STATED PROBLEM: Copy the items from the line with "tangy [692, 1100]" up to and including the line with "obsolete (667, 2120)", replacing "screenshot" with "page" and leaving everything else unchanged.

EXERCISE MATERIALS:
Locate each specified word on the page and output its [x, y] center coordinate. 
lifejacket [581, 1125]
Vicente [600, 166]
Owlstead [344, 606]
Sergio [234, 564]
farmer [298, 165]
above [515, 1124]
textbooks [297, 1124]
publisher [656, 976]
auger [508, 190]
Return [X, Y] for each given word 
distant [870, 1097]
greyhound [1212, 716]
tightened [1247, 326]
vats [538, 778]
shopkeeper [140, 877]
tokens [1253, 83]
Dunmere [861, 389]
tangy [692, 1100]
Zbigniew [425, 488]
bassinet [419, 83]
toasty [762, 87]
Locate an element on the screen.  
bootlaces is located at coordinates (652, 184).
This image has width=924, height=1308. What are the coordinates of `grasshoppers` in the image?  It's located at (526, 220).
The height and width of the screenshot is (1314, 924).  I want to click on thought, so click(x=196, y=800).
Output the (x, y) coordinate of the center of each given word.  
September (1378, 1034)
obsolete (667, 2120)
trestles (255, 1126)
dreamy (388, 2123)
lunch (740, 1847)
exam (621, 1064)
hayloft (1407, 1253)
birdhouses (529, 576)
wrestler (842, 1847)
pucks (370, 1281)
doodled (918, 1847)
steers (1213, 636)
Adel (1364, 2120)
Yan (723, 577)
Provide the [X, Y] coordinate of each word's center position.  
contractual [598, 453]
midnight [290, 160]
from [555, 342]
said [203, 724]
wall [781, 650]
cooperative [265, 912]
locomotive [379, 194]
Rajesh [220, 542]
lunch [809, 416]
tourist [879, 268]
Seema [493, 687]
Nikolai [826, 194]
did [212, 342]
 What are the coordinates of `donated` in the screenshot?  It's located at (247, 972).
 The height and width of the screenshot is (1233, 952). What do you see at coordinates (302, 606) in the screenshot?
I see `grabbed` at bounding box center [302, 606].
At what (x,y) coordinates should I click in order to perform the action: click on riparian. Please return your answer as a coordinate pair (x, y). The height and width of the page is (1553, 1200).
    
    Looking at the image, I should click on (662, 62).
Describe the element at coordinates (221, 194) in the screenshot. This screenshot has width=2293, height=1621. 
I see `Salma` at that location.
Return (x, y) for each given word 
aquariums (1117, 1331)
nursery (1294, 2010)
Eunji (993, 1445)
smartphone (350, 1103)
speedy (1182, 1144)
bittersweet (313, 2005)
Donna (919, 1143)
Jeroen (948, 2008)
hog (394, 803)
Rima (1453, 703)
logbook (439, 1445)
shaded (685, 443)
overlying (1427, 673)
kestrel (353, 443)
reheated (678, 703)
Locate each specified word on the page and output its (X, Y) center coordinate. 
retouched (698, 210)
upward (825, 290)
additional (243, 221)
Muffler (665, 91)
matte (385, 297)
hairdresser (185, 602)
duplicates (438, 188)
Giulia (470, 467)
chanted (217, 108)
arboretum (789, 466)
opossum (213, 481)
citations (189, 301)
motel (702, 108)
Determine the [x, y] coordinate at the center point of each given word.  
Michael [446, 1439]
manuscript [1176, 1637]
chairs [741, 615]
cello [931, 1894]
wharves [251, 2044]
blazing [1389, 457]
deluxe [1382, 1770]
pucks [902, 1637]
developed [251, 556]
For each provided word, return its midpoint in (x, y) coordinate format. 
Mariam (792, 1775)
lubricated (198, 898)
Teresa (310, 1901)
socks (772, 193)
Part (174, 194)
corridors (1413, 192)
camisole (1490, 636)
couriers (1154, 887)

EXPECTED ANSWER:
tangy [692, 1100]
Zbigniew [425, 488]
bassinet [419, 83]
toasty [762, 87]
Locate an element on the screen.  
bootlaces is located at coordinates (652, 184).
This image has width=924, height=1308. What are the coordinates of `grasshoppers` in the image?  It's located at (526, 220).
The height and width of the page is (1314, 924).  I want to click on thought, so click(x=196, y=800).
Output the (x, y) coordinate of the center of each given word.  
September (1378, 1034)
obsolete (667, 2120)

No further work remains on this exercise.